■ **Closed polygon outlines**
'''

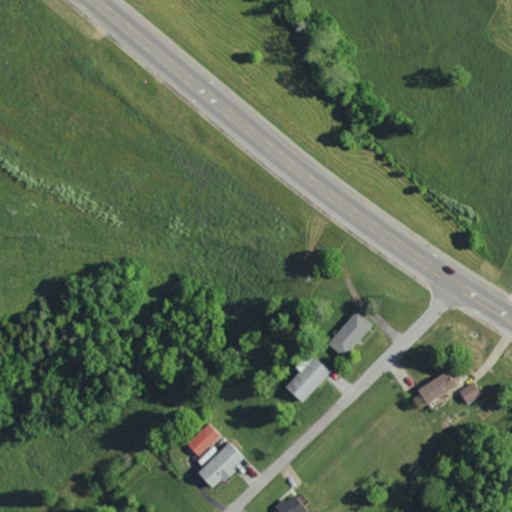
[(326,344),(343,357),(371,323),(354,309),(326,344)]
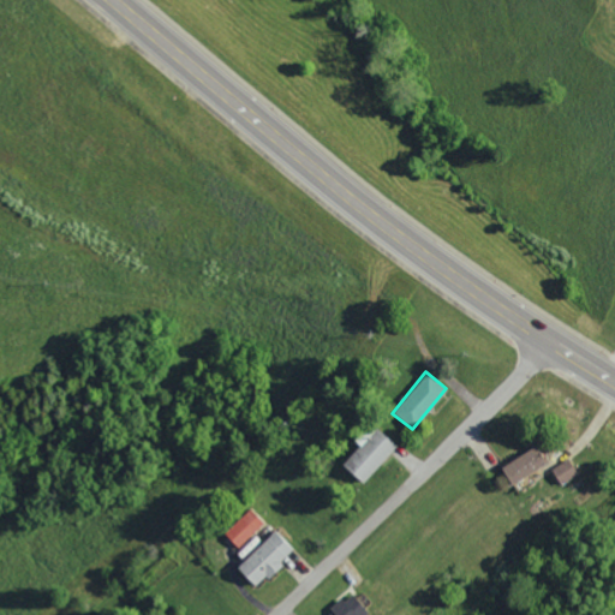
[(360,483),(394,446),(374,428),(341,464),(360,483)]
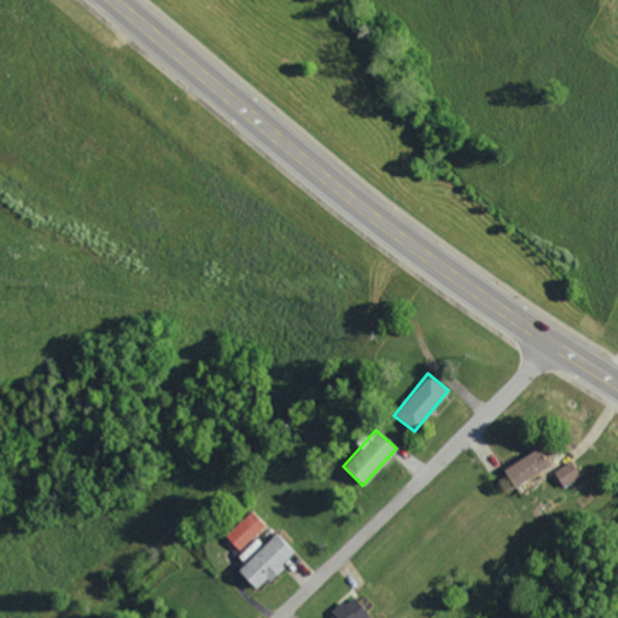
[(501,468),(511,487),(548,466),(537,448),(501,468)]
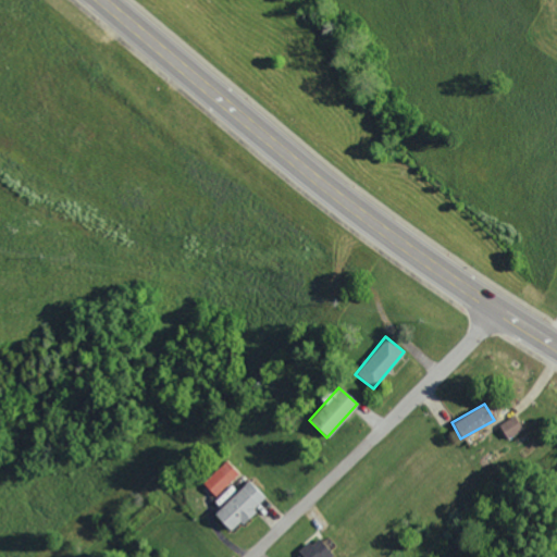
[(522,429),(515,416),(497,425),(505,440),(522,429)]
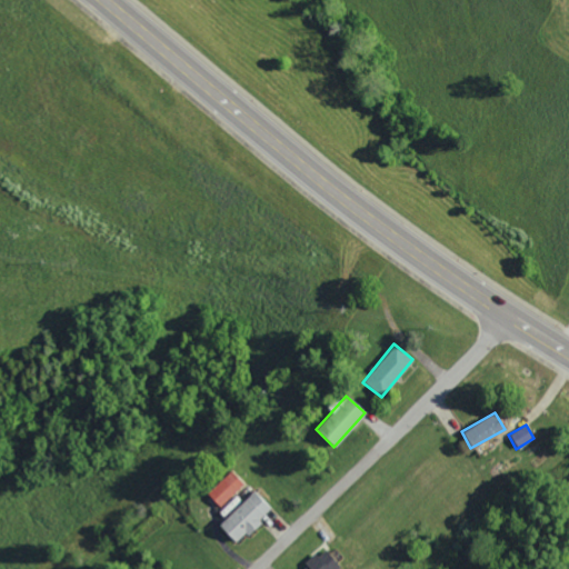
[(207,493),(220,507),(243,483),(231,470),(207,493)]
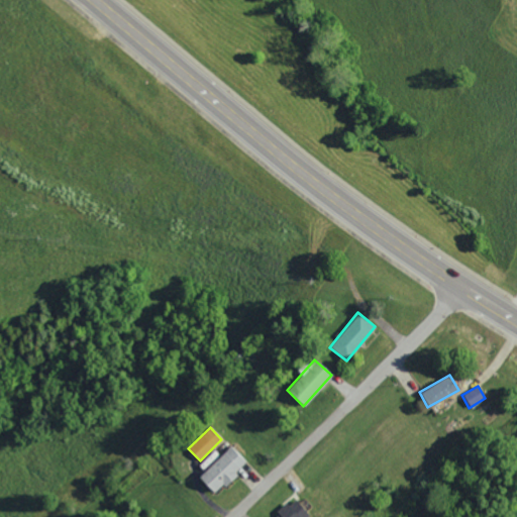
[(215,494),(246,461),(229,445),(198,478),(215,494)]
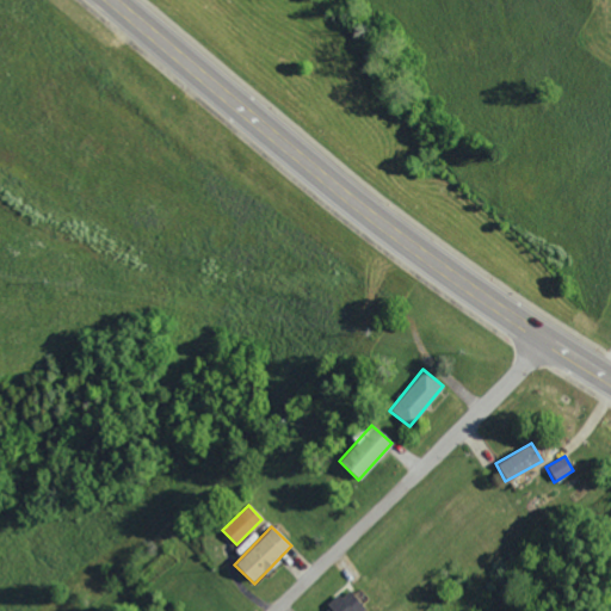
[(320,610),(364,610),(349,590),(320,610)]
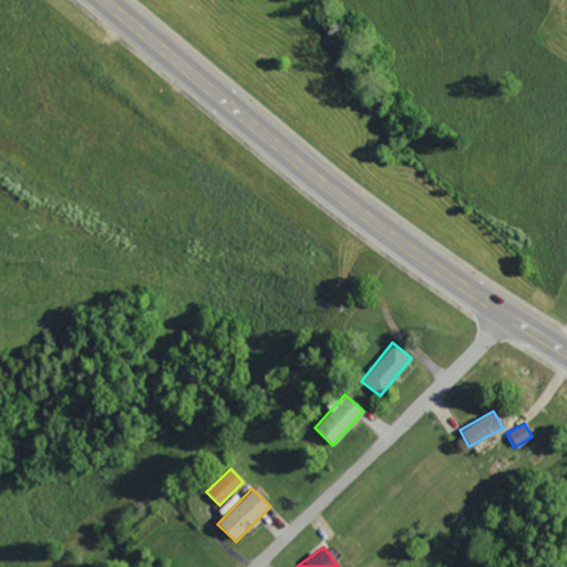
All buildings are outlined.
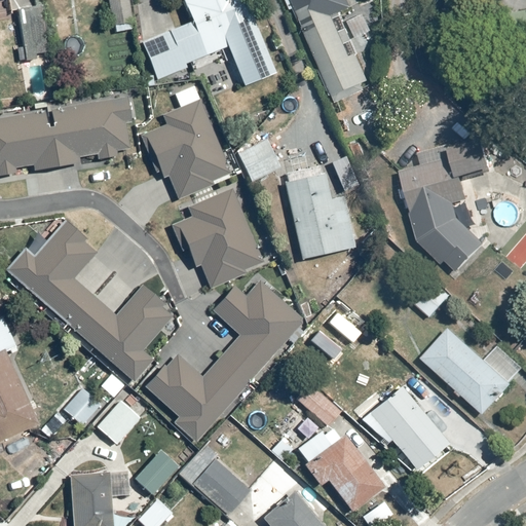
[(128,0),(106,0),(109,34),(130,32),(128,0)]
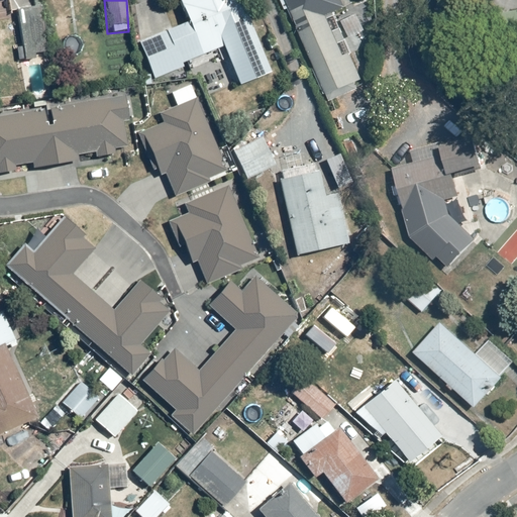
[(183,63),(221,46),(237,85),(269,72),(238,0),(178,0),(186,18),(136,38),(152,79),(184,66),(183,63)]
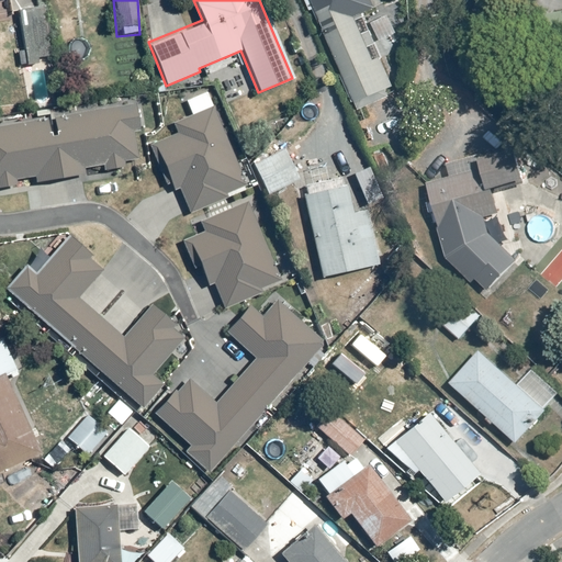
[(374,0),(307,0),(359,103),(395,86),(380,55),(373,58),(353,20),(379,7),(374,0)]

'''

Strip the images and return the remaining data exactly.

■ **RESPONSE BELOW**
[(326,344),(343,357),(371,323),(354,309),(326,344)]
[(360,483),(394,446),(374,428),(341,464),(360,483)]
[(501,468),(511,487),(548,466),(537,448),(501,468)]
[(522,429),(515,416),(497,425),(505,440),(522,429)]
[(207,493),(220,507),(243,483),(231,470),(207,493)]
[(215,494),(246,461),(229,445),(198,478),(215,494)]
[(320,610),(364,610),(349,590),(320,610)]
All buildings are outlined.
[(128,0),(106,0),(109,34),(130,32),(128,0)]
[(183,63),(221,46),(237,85),(269,72),(238,0),(178,0),(186,18),(136,38),(152,79),(184,66),(183,63)]
[(374,0),(307,0),(359,103),(395,86),(380,55),(373,58),(353,20),(379,7),(374,0)]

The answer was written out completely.